Image sequences with motion text
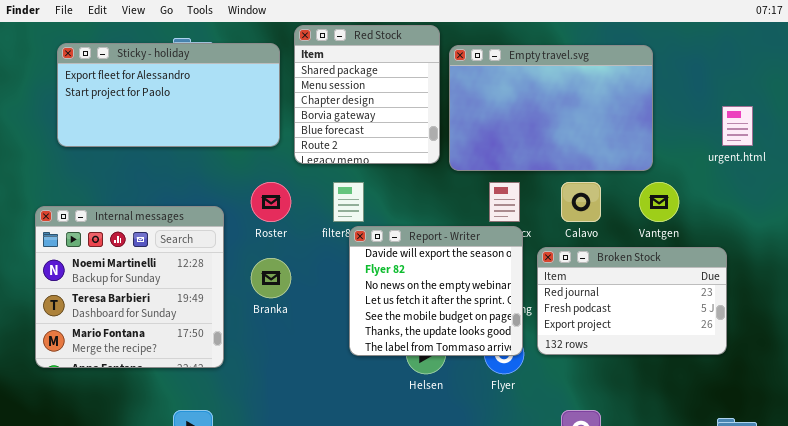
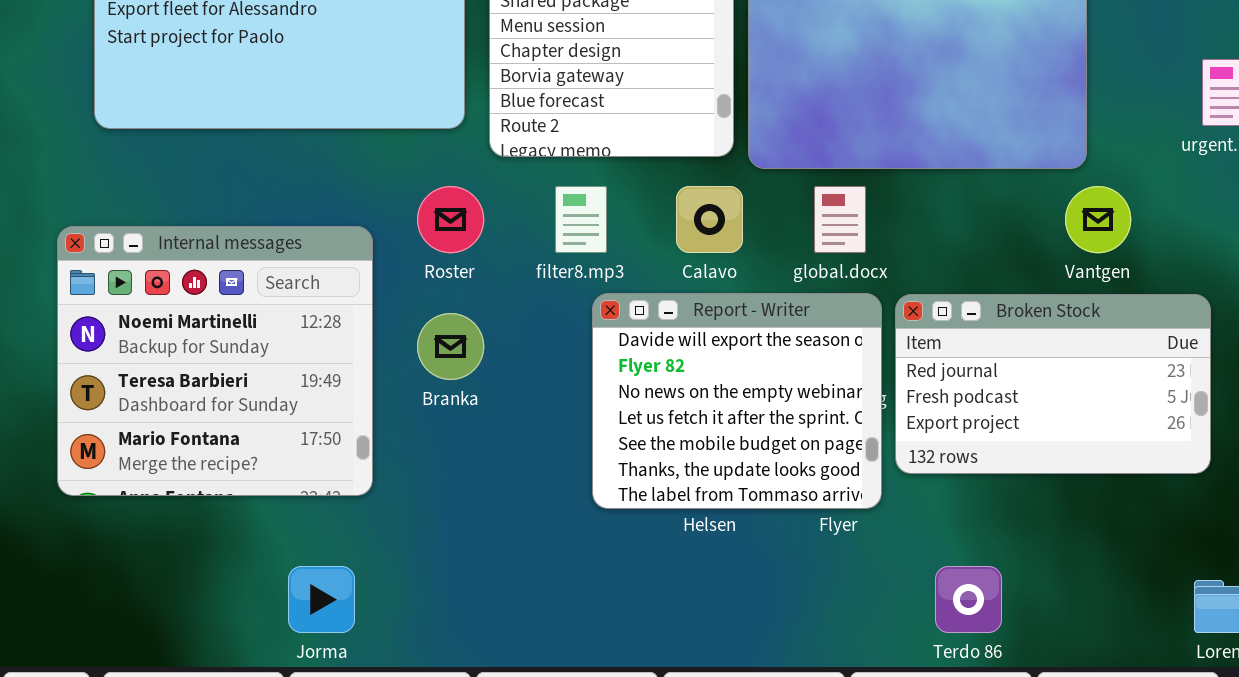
Calavo: [561,182,601,222] -> [676,186,743,253], moved
Report - Writer: [349,226,523,356] -> [592,293,882,509], moved

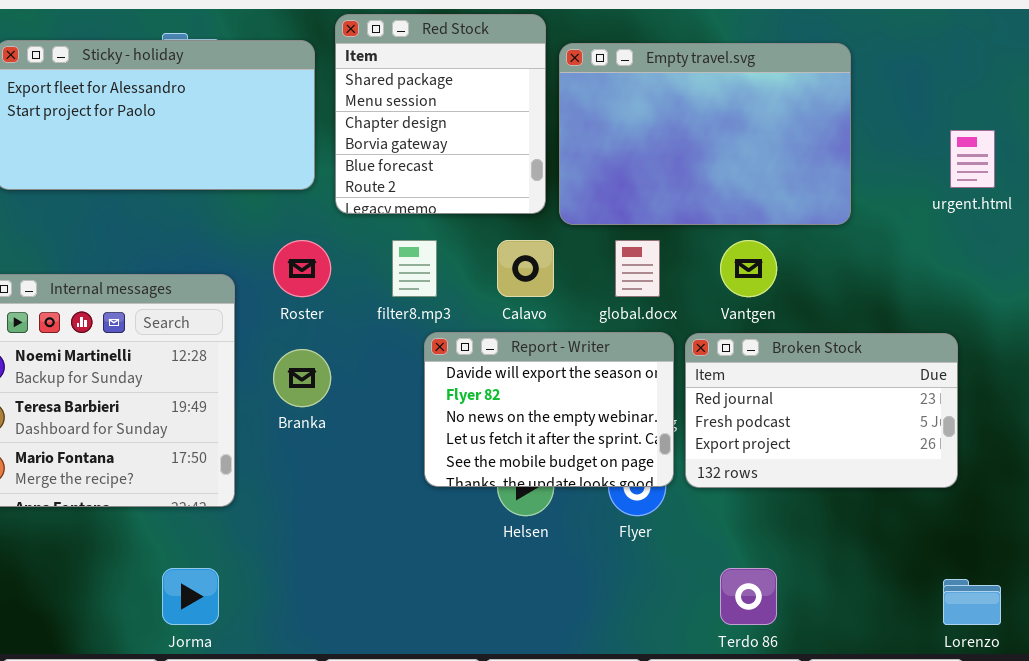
Vantgen: [1065,186,1131,253] -> [720,240,777,297], moved
Report - Writer: [592,293,882,509] -> [424,332,674,487], resized

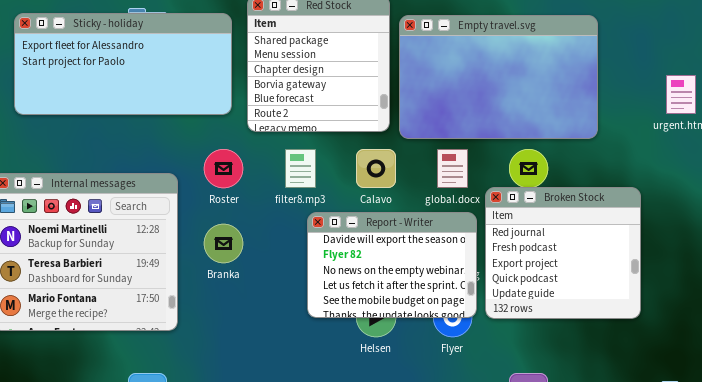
Broken Stock: [685,333,958,488] -> [485,187,641,319], resized

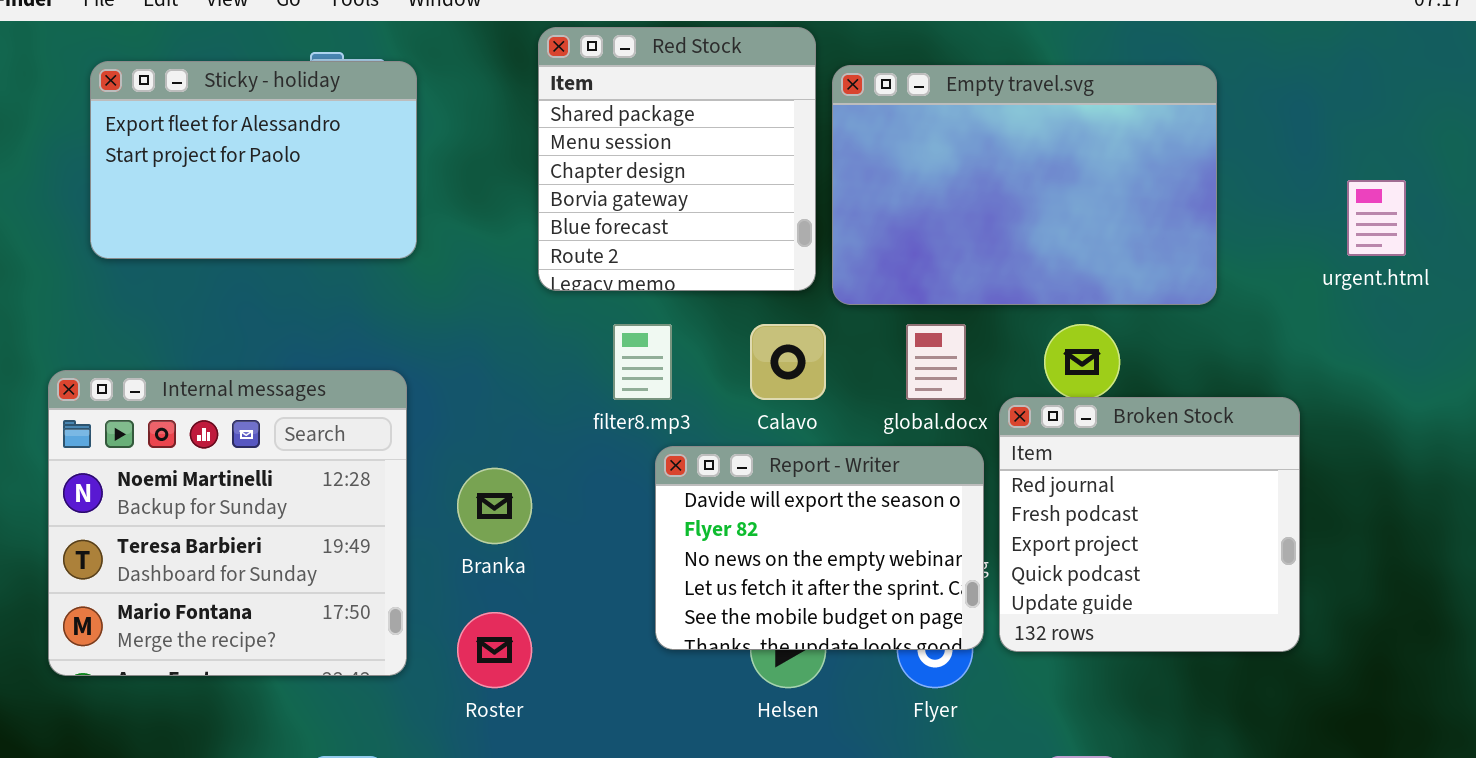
Sticky - holiday: [14,13,232,115] -> [90,61,417,259], resized
Roster: [204,149,243,188] -> [457,612,532,688], moved

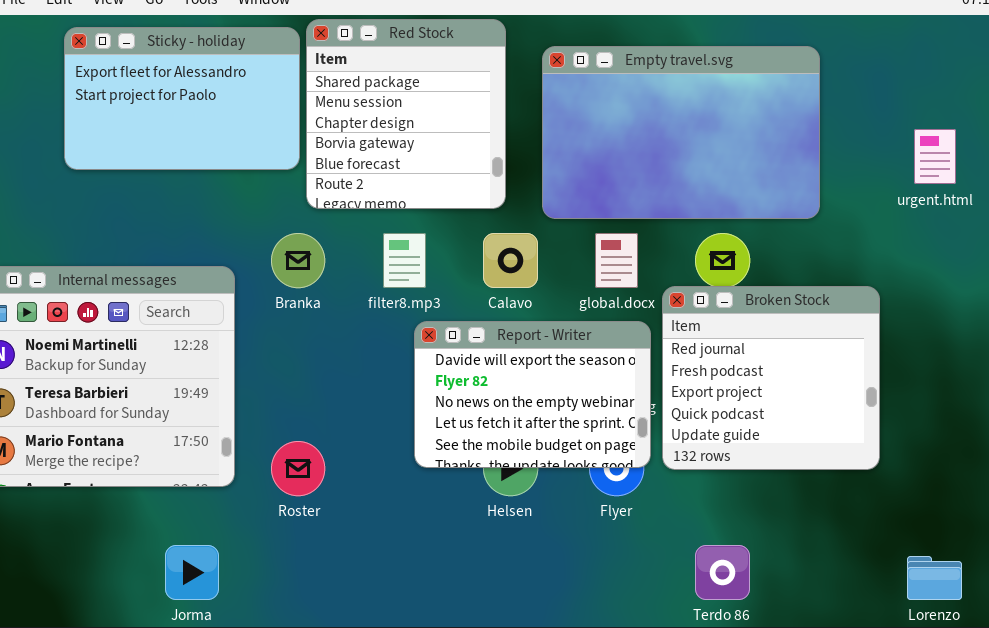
Red Stock: [538,27,816,291] -> [306,19,506,209], moved
Sticky - holiday: [90,61,417,259] -> [64,27,300,170], moved
Branka: [457,468,532,544] -> [271,233,325,288], moved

**WORK ITEM**:
All of the entries above are to be transcribed word for word, with no pictures included.

**ANSWER FOR THIS EXERCISE**:
Calavo: [561,182,601,222] -> [676,186,743,253], moved
Report - Writer: [349,226,523,356] -> [592,293,882,509], moved

Vantgen: [1065,186,1131,253] -> [720,240,777,297], moved
Report - Writer: [592,293,882,509] -> [424,332,674,487], resized

Broken Stock: [685,333,958,488] -> [485,187,641,319], resized

Sticky - holiday: [14,13,232,115] -> [90,61,417,259], resized
Roster: [204,149,243,188] -> [457,612,532,688], moved

Red Stock: [538,27,816,291] -> [306,19,506,209], moved
Sticky - holiday: [90,61,417,259] -> [64,27,300,170], moved
Branka: [457,468,532,544] -> [271,233,325,288], moved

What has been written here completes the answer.